Spatial object tracking data:
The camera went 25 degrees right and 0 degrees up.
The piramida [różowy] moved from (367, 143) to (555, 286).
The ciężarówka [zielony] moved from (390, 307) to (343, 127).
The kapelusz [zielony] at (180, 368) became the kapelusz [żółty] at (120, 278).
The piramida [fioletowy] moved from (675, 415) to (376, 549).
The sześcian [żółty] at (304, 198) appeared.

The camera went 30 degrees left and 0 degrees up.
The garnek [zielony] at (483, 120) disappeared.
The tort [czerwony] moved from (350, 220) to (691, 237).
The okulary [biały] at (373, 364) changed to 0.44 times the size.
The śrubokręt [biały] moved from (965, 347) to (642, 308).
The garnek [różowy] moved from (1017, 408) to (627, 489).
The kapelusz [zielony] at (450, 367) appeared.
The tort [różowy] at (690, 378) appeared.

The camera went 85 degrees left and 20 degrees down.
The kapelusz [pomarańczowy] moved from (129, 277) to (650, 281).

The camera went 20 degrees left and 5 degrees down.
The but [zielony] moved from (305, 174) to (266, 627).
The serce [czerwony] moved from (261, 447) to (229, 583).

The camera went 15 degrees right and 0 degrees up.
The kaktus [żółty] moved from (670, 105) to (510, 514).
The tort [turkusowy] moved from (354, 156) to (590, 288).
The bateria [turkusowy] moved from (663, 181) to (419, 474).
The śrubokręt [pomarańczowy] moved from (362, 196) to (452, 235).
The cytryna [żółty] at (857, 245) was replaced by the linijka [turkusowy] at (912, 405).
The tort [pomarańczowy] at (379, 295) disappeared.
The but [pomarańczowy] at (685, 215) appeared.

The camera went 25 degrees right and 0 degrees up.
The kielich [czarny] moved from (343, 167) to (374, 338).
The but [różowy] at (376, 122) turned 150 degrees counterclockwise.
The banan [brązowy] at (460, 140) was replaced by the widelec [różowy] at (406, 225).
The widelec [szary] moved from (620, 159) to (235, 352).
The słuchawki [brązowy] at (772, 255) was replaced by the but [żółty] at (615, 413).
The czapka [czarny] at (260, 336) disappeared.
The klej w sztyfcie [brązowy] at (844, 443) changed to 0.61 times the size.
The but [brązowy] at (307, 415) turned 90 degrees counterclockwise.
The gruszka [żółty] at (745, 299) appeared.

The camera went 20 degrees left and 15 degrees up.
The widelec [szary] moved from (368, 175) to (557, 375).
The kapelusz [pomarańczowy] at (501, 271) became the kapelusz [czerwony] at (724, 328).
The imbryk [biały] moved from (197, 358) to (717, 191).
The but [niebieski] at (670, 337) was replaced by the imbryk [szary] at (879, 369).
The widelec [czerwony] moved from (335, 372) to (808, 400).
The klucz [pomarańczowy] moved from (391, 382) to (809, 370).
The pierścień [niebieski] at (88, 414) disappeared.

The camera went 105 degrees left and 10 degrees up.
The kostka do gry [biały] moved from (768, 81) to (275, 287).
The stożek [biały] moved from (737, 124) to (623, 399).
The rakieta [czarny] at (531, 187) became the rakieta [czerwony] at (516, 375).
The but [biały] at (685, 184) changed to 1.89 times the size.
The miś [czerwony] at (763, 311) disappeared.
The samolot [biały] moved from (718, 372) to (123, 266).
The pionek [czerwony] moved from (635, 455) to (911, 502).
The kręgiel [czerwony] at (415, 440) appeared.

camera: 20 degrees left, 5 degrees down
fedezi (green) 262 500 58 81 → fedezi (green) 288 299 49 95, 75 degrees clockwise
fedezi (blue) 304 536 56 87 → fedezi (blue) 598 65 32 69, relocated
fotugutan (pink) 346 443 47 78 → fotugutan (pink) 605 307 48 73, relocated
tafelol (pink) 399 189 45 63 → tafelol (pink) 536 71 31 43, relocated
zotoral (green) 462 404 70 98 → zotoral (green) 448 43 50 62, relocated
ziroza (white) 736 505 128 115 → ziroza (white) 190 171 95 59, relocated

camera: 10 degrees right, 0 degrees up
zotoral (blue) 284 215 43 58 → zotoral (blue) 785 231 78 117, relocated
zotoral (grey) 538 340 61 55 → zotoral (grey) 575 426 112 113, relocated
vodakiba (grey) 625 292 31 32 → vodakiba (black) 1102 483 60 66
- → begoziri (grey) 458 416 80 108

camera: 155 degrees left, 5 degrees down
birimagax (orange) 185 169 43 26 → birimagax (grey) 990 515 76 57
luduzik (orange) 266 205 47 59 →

- PROBLEM -
Starting at the line that contains "vodakiba (grey) 625", retype every line through the end of the records exactly, and nothing else.

- SOLUTION -
vodakiba (grey) 625 292 31 32 → vodakiba (black) 1102 483 60 66
- → begoziri (grey) 458 416 80 108

camera: 155 degrees left, 5 degrees down
birimagax (orange) 185 169 43 26 → birimagax (grey) 990 515 76 57
luduzik (orange) 266 205 47 59 →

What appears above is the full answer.